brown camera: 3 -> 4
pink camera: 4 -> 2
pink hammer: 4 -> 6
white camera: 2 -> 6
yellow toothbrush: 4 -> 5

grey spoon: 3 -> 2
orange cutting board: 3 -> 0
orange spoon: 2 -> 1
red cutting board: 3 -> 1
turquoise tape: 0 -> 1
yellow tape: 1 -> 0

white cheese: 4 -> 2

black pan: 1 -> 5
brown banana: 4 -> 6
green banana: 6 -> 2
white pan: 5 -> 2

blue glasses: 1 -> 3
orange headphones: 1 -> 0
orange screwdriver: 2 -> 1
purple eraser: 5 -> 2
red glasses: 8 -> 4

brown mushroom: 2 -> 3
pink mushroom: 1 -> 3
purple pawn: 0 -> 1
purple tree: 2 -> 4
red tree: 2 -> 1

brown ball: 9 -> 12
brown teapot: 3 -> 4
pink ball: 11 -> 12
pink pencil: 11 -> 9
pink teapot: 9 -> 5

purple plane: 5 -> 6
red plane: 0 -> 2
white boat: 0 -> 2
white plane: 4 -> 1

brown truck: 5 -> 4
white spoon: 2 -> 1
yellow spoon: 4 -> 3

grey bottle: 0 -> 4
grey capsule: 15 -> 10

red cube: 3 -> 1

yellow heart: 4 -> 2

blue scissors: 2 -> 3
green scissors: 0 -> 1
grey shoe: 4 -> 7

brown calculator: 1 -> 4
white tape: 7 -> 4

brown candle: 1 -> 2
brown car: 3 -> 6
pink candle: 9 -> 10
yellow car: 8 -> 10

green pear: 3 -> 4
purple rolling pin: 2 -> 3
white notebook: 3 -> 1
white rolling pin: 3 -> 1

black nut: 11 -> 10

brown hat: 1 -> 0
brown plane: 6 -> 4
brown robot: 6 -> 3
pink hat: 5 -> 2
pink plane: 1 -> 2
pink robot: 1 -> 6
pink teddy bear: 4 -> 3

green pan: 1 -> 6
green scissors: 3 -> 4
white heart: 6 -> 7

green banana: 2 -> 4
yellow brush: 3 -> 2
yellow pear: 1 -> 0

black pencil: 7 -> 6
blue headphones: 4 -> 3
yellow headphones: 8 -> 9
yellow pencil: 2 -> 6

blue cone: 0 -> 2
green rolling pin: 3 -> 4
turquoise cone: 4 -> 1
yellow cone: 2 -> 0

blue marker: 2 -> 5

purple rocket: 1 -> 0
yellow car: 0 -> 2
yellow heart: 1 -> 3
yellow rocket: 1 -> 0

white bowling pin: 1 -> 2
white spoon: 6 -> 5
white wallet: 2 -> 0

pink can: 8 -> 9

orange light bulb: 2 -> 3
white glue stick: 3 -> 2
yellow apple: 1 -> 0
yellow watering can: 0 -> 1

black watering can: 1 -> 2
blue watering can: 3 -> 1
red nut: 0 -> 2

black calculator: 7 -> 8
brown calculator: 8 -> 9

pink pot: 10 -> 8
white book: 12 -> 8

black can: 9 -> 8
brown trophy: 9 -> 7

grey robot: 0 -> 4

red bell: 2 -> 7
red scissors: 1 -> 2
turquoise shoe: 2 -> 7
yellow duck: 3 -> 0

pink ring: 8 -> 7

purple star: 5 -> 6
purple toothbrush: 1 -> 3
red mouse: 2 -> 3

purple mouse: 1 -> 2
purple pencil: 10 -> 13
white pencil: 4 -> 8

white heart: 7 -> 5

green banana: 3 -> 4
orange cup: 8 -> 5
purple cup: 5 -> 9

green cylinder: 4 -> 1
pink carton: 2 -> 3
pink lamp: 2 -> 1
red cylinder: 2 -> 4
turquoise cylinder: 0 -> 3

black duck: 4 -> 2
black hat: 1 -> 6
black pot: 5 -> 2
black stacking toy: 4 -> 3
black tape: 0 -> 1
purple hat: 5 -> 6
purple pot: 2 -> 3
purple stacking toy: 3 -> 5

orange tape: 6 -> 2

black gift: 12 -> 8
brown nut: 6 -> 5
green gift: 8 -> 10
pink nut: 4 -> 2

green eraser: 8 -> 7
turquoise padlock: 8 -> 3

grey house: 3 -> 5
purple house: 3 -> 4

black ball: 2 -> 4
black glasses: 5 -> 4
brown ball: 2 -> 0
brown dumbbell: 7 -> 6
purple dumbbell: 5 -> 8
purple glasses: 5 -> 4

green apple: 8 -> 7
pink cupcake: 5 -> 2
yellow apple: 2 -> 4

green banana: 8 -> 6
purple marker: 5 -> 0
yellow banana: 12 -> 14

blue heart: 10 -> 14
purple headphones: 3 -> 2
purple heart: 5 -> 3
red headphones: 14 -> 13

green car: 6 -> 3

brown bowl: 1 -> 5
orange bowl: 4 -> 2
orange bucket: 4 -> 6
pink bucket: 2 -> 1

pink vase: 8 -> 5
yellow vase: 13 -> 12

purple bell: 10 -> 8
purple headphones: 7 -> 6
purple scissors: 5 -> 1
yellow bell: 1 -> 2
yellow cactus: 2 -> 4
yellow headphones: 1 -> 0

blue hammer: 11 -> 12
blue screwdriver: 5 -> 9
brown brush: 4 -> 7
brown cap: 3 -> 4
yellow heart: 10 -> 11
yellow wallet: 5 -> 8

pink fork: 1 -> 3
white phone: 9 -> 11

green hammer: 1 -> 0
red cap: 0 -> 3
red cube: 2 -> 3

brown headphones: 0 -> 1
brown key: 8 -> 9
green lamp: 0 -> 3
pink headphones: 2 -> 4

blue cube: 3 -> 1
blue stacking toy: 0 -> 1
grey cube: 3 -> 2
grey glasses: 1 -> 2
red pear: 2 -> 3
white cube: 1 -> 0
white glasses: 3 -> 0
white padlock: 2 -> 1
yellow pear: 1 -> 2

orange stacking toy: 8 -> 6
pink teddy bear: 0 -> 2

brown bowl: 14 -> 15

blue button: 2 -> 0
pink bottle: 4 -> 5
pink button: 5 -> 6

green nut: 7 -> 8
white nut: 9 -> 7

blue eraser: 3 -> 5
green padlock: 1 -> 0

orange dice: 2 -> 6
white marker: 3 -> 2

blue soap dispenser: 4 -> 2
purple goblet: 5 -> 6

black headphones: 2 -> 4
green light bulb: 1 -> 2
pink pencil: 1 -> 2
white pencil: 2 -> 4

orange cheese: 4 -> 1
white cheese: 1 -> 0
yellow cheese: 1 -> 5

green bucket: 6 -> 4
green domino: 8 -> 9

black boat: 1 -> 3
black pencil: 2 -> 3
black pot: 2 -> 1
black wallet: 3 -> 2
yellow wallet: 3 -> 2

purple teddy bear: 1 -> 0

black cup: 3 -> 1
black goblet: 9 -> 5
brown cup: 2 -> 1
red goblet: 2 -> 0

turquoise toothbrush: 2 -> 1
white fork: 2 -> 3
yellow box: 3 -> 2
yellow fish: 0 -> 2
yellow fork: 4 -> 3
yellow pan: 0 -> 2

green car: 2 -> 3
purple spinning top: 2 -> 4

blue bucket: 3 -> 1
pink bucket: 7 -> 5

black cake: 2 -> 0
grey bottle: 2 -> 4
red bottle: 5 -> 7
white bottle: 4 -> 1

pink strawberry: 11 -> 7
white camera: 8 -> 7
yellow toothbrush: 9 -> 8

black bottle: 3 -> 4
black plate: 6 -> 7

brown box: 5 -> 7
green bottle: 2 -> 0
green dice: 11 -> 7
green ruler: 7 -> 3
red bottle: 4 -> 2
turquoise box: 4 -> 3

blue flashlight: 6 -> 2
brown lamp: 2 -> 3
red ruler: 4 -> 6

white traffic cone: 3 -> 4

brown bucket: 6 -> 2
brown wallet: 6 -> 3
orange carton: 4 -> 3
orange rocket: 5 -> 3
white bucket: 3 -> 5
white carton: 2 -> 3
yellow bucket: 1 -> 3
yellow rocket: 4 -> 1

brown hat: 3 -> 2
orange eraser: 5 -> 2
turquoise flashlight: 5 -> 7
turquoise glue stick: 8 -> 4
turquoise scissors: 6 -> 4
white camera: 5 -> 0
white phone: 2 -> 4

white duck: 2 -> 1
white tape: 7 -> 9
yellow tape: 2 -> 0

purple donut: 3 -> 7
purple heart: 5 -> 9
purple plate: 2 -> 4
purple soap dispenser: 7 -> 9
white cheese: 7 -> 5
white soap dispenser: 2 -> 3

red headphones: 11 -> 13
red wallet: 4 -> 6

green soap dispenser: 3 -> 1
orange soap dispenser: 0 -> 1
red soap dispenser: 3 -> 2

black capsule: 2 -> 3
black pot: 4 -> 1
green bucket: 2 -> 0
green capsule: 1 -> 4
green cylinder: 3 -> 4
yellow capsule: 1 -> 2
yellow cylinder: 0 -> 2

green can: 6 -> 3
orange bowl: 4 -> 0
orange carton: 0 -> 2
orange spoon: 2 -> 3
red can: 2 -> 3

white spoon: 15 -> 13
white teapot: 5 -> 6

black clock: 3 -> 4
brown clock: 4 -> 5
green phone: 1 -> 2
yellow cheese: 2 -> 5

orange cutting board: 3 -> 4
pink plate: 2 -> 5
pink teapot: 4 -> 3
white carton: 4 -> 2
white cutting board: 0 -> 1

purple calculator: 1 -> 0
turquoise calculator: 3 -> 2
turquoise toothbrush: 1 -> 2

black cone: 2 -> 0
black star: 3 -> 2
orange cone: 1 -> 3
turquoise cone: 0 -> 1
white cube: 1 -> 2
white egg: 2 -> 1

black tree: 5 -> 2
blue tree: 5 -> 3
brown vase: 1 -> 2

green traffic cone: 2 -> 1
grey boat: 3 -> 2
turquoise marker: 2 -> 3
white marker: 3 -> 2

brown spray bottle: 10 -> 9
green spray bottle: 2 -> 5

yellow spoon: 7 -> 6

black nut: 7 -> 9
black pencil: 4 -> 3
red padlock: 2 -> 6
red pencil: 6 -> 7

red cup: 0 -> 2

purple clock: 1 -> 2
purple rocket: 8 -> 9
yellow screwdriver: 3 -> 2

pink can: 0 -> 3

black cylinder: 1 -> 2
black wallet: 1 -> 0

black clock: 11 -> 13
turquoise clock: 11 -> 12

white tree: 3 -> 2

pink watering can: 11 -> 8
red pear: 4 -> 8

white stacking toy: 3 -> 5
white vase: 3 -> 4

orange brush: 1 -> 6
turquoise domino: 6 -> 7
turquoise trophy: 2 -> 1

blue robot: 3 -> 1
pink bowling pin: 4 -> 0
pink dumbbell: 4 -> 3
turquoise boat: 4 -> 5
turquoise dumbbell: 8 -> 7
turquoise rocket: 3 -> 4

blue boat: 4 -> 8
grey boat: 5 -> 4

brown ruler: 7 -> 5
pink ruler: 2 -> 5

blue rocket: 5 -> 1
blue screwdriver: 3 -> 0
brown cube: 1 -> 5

:: Exercise details ::
Above this task is a listing. Restate, word for word and with nothing added, the lines from the one with "green cylinder: 4 -> 1" through the one with "purple glasses: 5 -> 4".

:: Task answer ::
green cylinder: 4 -> 1
pink carton: 2 -> 3
pink lamp: 2 -> 1
red cylinder: 2 -> 4
turquoise cylinder: 0 -> 3

black duck: 4 -> 2
black hat: 1 -> 6
black pot: 5 -> 2
black stacking toy: 4 -> 3
black tape: 0 -> 1
purple hat: 5 -> 6
purple pot: 2 -> 3
purple stacking toy: 3 -> 5

orange tape: 6 -> 2

black gift: 12 -> 8
brown nut: 6 -> 5
green gift: 8 -> 10
pink nut: 4 -> 2

green eraser: 8 -> 7
turquoise padlock: 8 -> 3

grey house: 3 -> 5
purple house: 3 -> 4

black ball: 2 -> 4
black glasses: 5 -> 4
brown ball: 2 -> 0
brown dumbbell: 7 -> 6
purple dumbbell: 5 -> 8
purple glasses: 5 -> 4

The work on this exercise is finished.